WORK INSTRUCTIONS
Type every record exactly as it appears.

EXTRACTED MATERIAL
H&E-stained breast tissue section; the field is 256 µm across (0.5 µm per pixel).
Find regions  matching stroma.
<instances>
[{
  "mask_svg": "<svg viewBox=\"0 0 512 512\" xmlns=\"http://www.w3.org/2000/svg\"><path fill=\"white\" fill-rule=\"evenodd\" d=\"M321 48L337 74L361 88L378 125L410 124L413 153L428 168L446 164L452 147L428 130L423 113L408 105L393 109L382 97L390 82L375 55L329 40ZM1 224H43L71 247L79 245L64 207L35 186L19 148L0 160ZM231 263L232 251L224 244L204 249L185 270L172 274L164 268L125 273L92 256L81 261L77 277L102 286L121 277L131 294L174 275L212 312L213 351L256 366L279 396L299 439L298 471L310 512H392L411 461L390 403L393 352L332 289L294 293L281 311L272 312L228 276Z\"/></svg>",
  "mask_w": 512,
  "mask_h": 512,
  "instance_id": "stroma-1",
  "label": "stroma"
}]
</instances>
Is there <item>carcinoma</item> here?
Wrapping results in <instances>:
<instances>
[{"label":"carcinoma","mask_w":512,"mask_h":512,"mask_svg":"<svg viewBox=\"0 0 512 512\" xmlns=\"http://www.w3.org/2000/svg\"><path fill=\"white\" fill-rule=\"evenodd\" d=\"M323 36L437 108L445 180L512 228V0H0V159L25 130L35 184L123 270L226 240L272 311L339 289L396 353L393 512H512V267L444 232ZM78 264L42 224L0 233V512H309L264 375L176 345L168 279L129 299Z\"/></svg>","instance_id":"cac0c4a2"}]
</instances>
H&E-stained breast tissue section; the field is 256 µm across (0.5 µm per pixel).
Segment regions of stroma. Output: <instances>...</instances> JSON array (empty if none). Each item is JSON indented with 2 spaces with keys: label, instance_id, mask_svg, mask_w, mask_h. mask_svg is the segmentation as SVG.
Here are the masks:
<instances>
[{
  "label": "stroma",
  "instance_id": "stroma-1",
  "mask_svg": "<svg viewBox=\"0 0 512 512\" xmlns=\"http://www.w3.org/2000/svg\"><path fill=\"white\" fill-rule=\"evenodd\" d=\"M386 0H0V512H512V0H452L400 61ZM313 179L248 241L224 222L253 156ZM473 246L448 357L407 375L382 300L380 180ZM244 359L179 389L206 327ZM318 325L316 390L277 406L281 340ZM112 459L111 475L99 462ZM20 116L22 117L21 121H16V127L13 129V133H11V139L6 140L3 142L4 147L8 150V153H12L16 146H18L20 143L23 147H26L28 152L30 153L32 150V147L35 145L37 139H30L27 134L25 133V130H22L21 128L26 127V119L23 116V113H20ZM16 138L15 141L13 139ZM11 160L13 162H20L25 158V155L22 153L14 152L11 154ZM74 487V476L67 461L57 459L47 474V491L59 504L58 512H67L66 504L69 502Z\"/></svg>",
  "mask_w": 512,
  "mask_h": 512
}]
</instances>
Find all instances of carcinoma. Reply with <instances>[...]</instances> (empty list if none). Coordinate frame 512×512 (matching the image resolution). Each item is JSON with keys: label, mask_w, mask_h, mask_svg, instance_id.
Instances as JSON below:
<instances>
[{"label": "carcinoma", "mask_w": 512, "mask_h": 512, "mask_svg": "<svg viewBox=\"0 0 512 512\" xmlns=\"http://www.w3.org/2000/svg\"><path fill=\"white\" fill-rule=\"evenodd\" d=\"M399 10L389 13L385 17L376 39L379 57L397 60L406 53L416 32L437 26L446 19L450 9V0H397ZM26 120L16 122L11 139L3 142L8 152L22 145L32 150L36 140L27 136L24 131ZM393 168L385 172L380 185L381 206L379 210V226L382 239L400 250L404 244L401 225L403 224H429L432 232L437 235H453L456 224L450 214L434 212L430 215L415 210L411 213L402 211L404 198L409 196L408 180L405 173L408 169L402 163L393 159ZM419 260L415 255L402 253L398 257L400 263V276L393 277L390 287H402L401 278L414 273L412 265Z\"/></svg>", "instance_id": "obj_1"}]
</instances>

SOLUTION FOR THIS EXERCISE
H&E-stained breast tissue section; the field is 256 µm across (0.5 µm per pixel).
Find regions  matching stroma.
<instances>
[{
  "mask_svg": "<svg viewBox=\"0 0 512 512\" xmlns=\"http://www.w3.org/2000/svg\"><path fill=\"white\" fill-rule=\"evenodd\" d=\"M321 48L337 74L361 88L378 125L410 124L413 153L428 168L446 164L452 147L428 130L423 113L408 105L393 109L382 97L390 82L375 55L329 40ZM1 224H43L71 247L79 245L64 207L35 186L19 148L0 160ZM231 263L232 251L224 244L204 249L185 270L172 274L164 268L125 273L92 256L81 261L77 277L102 286L121 277L131 294L174 275L212 312L213 351L256 366L279 396L299 439L298 471L310 512H392L411 461L390 403L393 352L332 289L294 293L281 311L272 312L228 276Z\"/></svg>",
  "mask_w": 512,
  "mask_h": 512,
  "instance_id": "stroma-1",
  "label": "stroma"
}]
</instances>
Is there <item>carcinoma</item> here?
Wrapping results in <instances>:
<instances>
[{"label":"carcinoma","mask_w":512,"mask_h":512,"mask_svg":"<svg viewBox=\"0 0 512 512\" xmlns=\"http://www.w3.org/2000/svg\"><path fill=\"white\" fill-rule=\"evenodd\" d=\"M323 36L437 108L445 180L512 228V0H0V159L25 130L35 184L123 270L226 240L272 311L339 289L396 353L393 512H512V267L444 232ZM78 264L42 224L0 233V512H309L264 375L176 345L168 279L129 299Z\"/></svg>","instance_id":"cac0c4a2"}]
</instances>
H&E-stained breast tissue section; the field is 256 µm across (0.5 µm per pixel).
Segment regions of stroma. Output: <instances>...</instances> JSON array (empty if none). Each item is JSON indented with 2 spaces with keys: label, instance_id, mask_svg, mask_w, mask_h. mask_svg is the segmentation as SVG.
Here are the masks:
<instances>
[{
  "label": "stroma",
  "instance_id": "stroma-1",
  "mask_svg": "<svg viewBox=\"0 0 512 512\" xmlns=\"http://www.w3.org/2000/svg\"><path fill=\"white\" fill-rule=\"evenodd\" d=\"M386 0H0V512H512V0H452L400 61ZM313 179L248 241L224 222L253 156ZM473 246L448 357L407 375L382 300L380 180ZM244 359L179 389L206 327ZM318 325L316 390L277 406L281 340ZM112 459L111 475L99 462ZM20 116L22 117L21 121H16V127L13 129V133H11V139L6 140L3 142L4 147L8 150V153H12L16 146H18L20 143L23 147H26L28 152L30 153L32 150V147L35 145L37 139H30L27 134L25 133V130H22L21 128L26 127V119L23 116V113H20ZM16 138L15 141L13 139ZM11 160L13 162H20L25 158V155L22 153L14 152L11 154ZM74 487V476L67 461L57 459L47 474V491L59 504L58 512H67L66 504L69 502Z\"/></svg>",
  "mask_w": 512,
  "mask_h": 512
}]
</instances>
Find all instances of carcinoma. Reply with <instances>[...]</instances> (empty list if none). Coordinate frame 512×512 (matching the image resolution). Each item is JSON with keys: label, mask_w, mask_h, mask_svg, instance_id.
Instances as JSON below:
<instances>
[{"label": "carcinoma", "mask_w": 512, "mask_h": 512, "mask_svg": "<svg viewBox=\"0 0 512 512\" xmlns=\"http://www.w3.org/2000/svg\"><path fill=\"white\" fill-rule=\"evenodd\" d=\"M399 10L389 13L385 17L376 39L379 57L397 60L406 53L416 32L437 26L446 19L450 9V0H397ZM26 120L16 122L11 139L3 142L8 152L22 145L32 150L36 140L27 136L24 131ZM393 168L385 172L380 185L381 206L379 210V226L382 239L400 250L404 244L401 225L403 224H429L432 232L437 235H453L456 224L450 214L434 212L430 215L415 210L411 213L402 211L404 198L409 196L408 180L405 173L408 169L402 163L393 159ZM419 260L415 255L402 253L398 257L400 263V276L393 277L390 287H402L401 278L414 273L412 265Z\"/></svg>", "instance_id": "obj_1"}]
</instances>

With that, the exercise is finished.